**Problem:** Lines from the one containing "yellow brick F1" through the last line of the records below are to be repeated exactly.

**Listed entries:**
==============================

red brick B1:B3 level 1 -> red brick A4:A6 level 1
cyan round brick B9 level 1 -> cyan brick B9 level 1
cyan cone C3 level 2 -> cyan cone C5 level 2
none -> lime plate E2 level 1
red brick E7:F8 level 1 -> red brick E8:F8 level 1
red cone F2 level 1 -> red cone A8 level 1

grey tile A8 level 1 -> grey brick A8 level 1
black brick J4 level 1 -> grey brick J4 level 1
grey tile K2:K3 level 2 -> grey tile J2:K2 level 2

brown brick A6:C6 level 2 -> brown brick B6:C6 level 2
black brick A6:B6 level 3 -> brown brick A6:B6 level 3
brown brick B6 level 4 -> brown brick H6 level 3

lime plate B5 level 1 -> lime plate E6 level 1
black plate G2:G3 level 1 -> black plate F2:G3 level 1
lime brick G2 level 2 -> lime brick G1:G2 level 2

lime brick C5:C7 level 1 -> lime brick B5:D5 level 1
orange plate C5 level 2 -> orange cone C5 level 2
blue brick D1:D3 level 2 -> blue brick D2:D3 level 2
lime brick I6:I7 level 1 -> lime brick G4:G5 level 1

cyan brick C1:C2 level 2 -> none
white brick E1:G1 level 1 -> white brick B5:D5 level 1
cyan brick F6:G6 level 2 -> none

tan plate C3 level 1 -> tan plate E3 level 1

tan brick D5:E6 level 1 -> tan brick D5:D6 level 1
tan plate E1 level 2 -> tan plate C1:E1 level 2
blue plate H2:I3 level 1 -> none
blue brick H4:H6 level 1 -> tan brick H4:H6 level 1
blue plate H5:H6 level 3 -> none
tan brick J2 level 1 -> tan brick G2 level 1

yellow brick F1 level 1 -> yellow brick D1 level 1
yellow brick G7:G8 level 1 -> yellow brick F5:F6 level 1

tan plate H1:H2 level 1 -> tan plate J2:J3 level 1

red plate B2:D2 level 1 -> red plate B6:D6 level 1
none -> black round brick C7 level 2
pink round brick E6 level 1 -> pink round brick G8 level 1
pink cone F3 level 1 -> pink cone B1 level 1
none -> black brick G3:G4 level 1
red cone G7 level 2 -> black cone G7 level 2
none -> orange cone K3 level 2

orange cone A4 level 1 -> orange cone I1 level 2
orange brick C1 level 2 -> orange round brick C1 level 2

==============================

**Output for this exercise:**
yellow brick F1 level 1 -> yellow brick D1 level 1
yellow brick G7:G8 level 1 -> yellow brick F5:F6 level 1

tan plate H1:H2 level 1 -> tan plate J2:J3 level 1

red plate B2:D2 level 1 -> red plate B6:D6 level 1
none -> black round brick C7 level 2
pink round brick E6 level 1 -> pink round brick G8 level 1
pink cone F3 level 1 -> pink cone B1 level 1
none -> black brick G3:G4 level 1
red cone G7 level 2 -> black cone G7 level 2
none -> orange cone K3 level 2

orange cone A4 level 1 -> orange cone I1 level 2
orange brick C1 level 2 -> orange round brick C1 level 2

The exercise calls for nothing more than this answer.